▶ DATA IN THIS EXERCISE:

==================================================

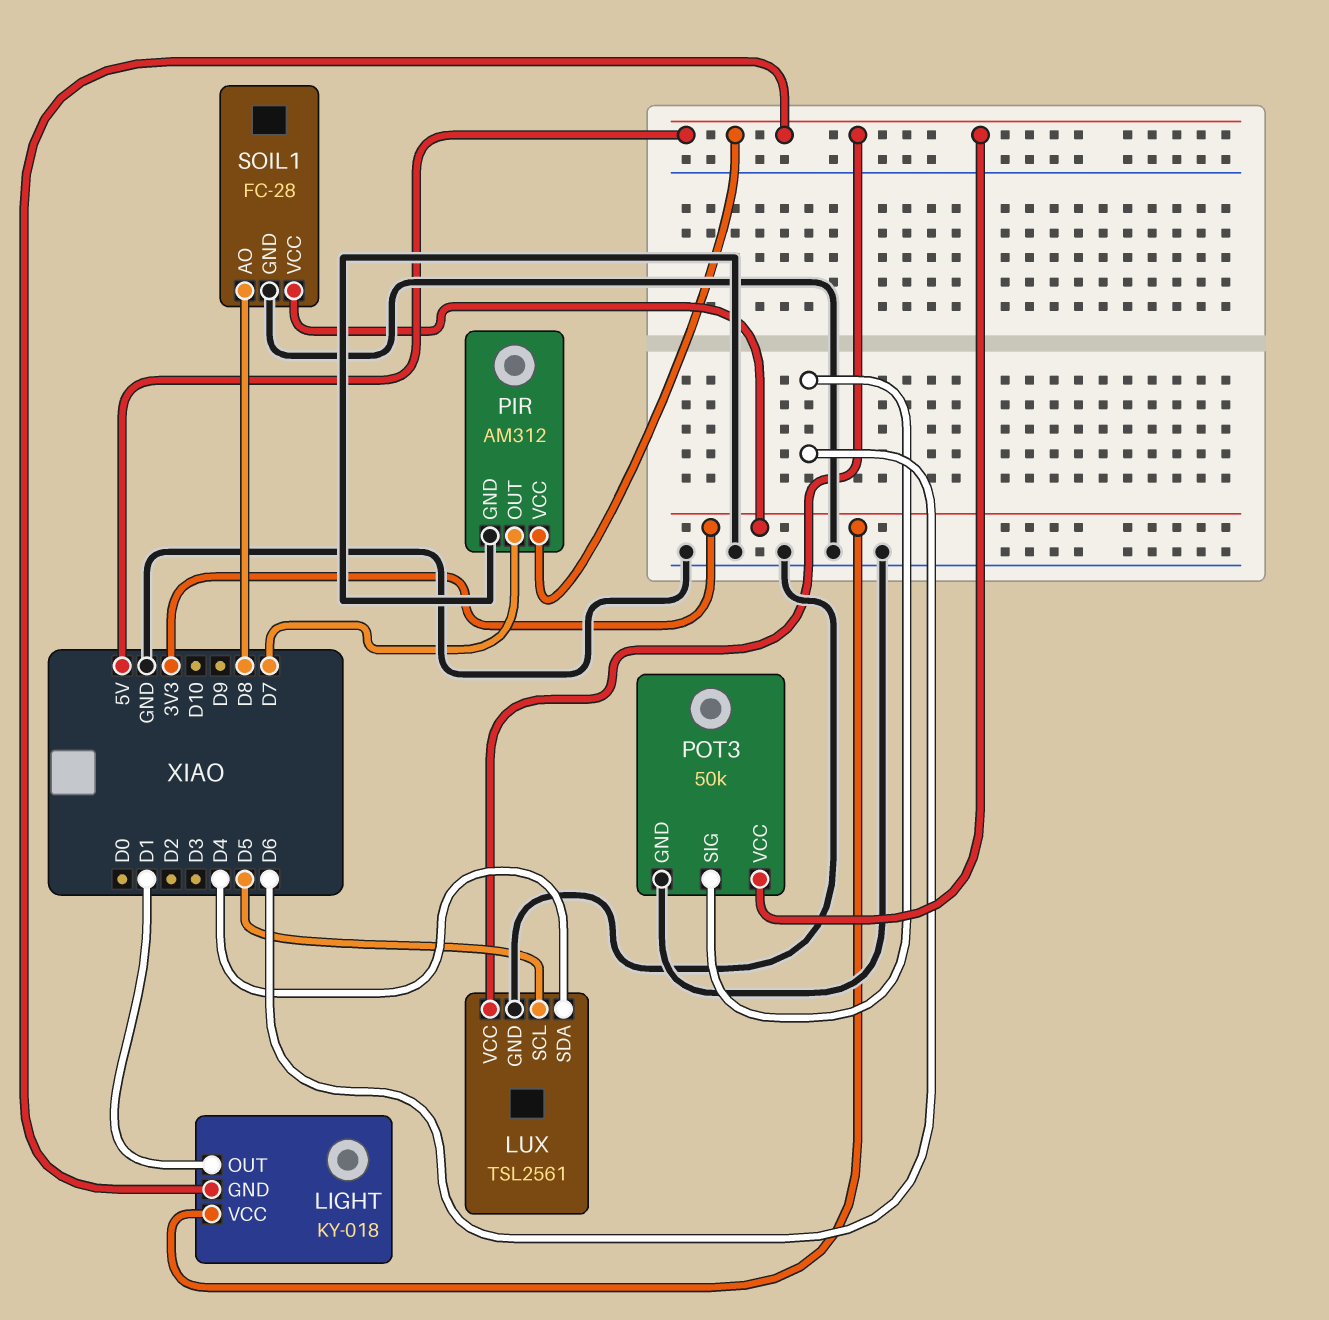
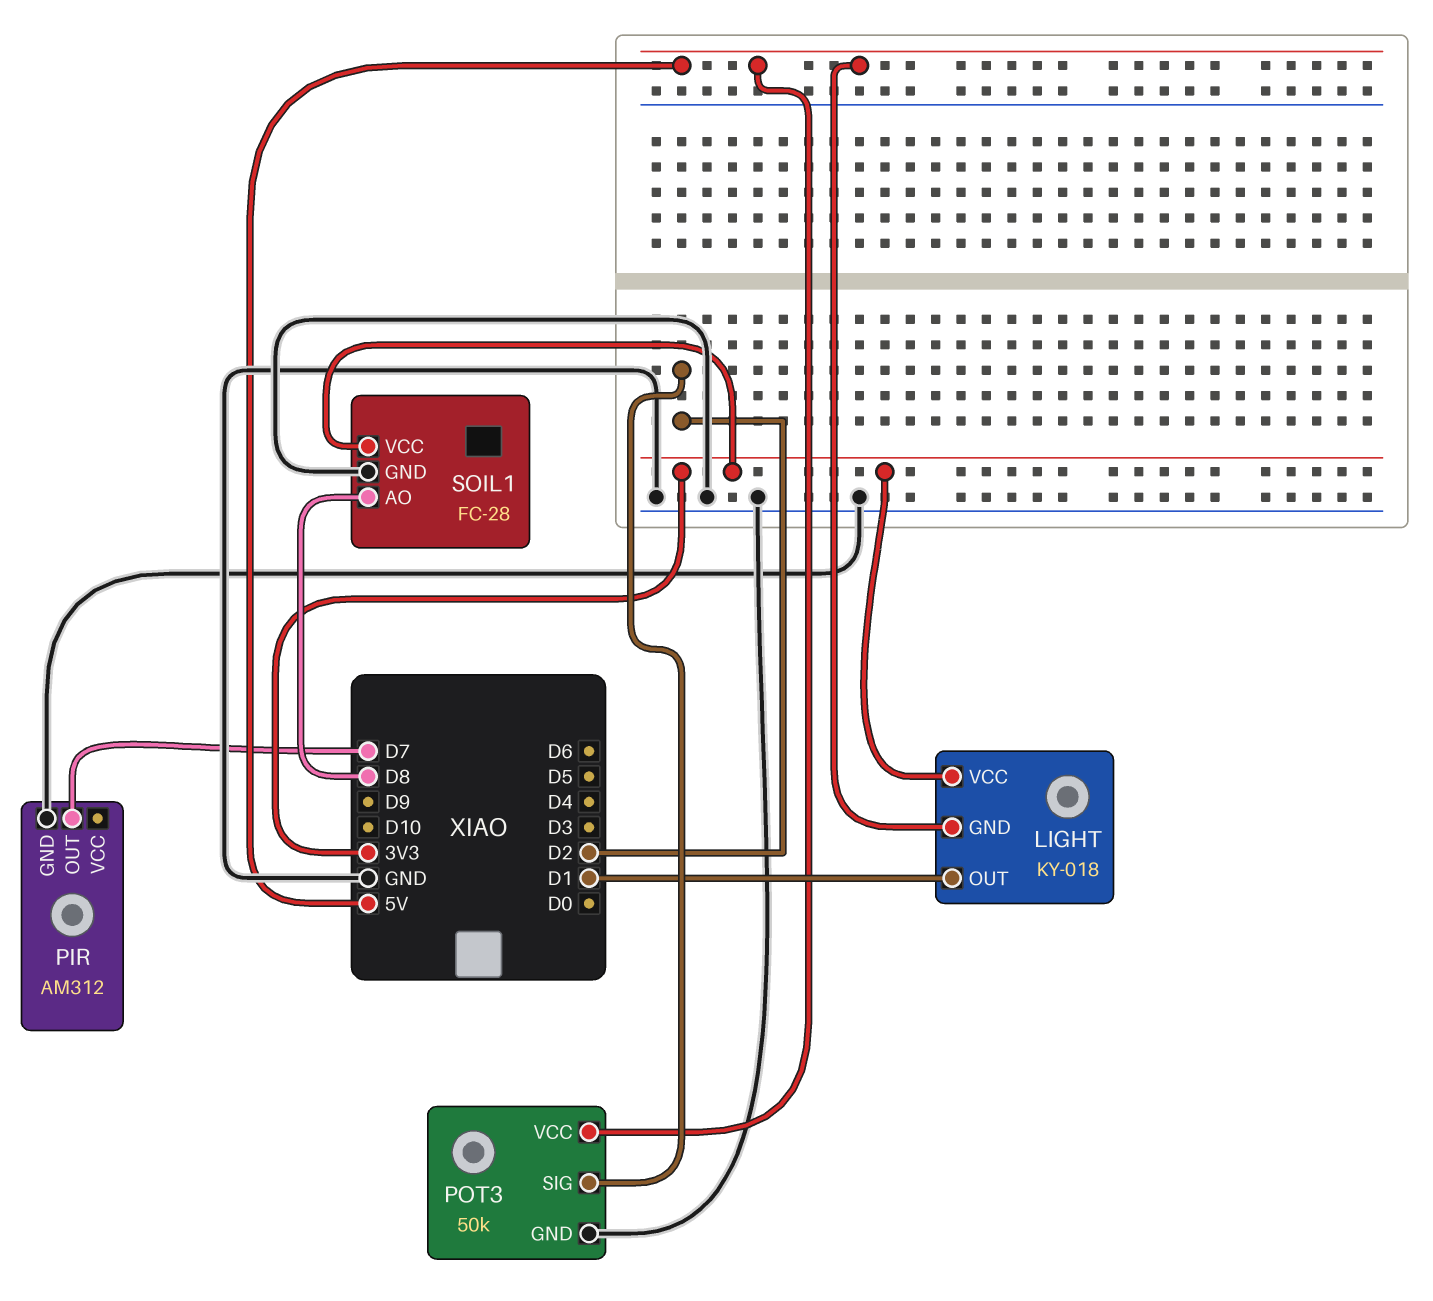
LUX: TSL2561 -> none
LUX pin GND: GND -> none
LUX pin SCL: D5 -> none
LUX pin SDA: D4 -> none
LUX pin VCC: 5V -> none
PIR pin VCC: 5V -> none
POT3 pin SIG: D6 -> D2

==================================================

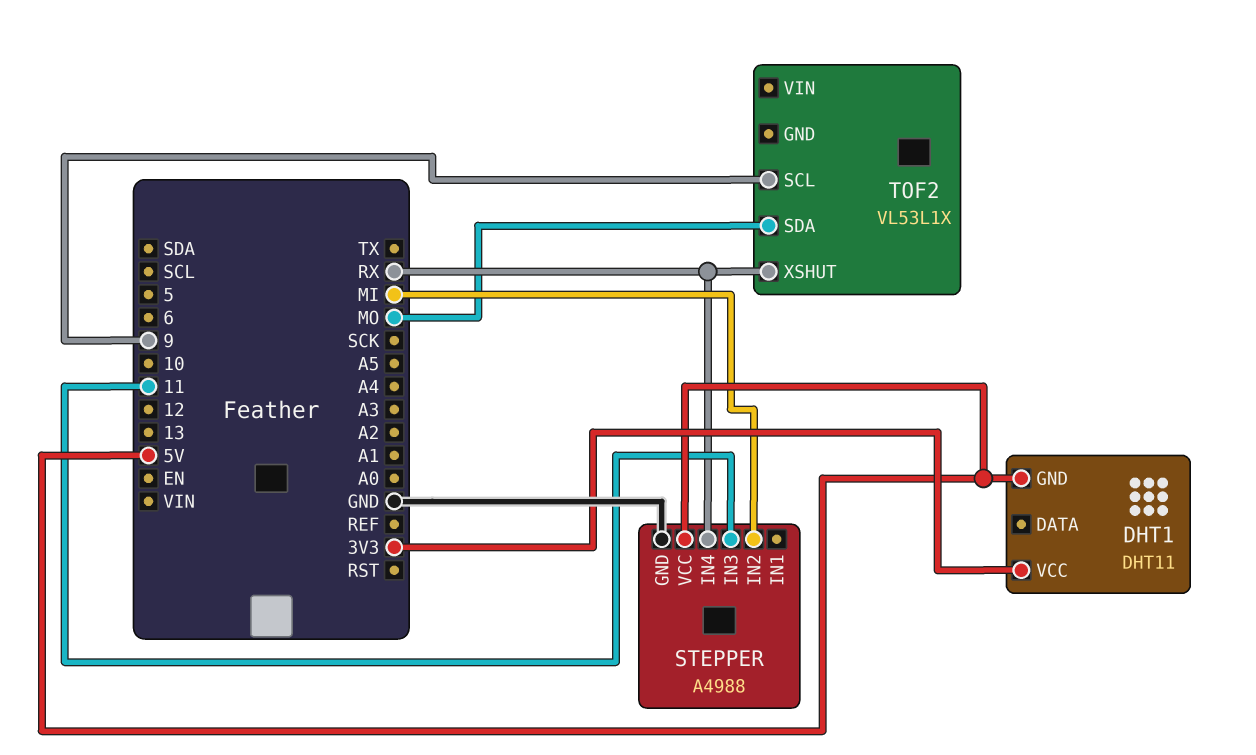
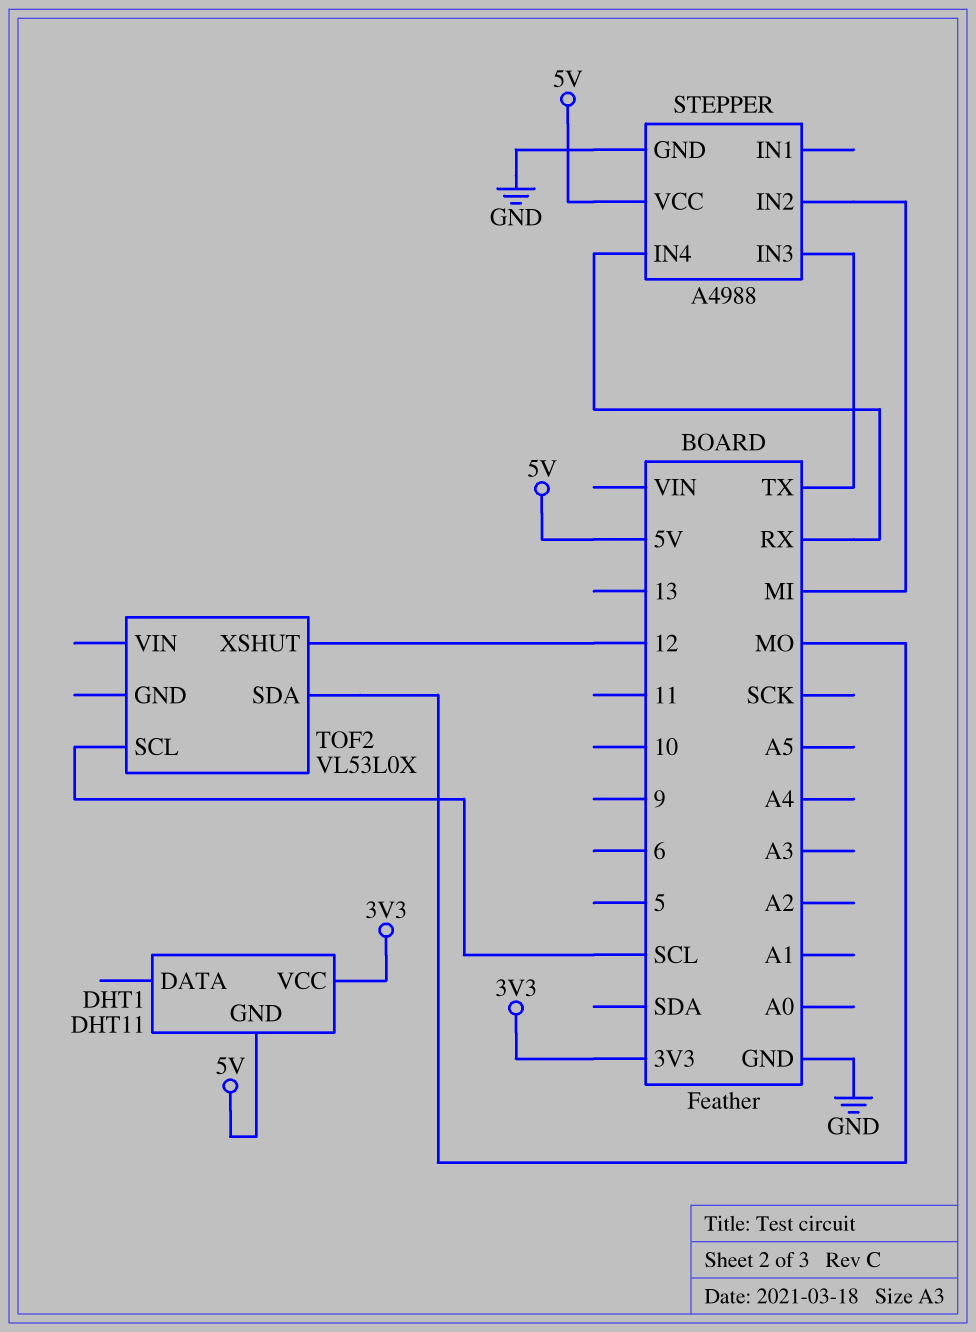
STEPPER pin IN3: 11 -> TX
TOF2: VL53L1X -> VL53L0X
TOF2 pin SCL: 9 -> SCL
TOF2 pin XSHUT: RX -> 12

==================================================

▶ THE PROBLEM:
Count the lines in the entries above that include the string "none", then give only that figure.

▶ ANSWER SECTION:
6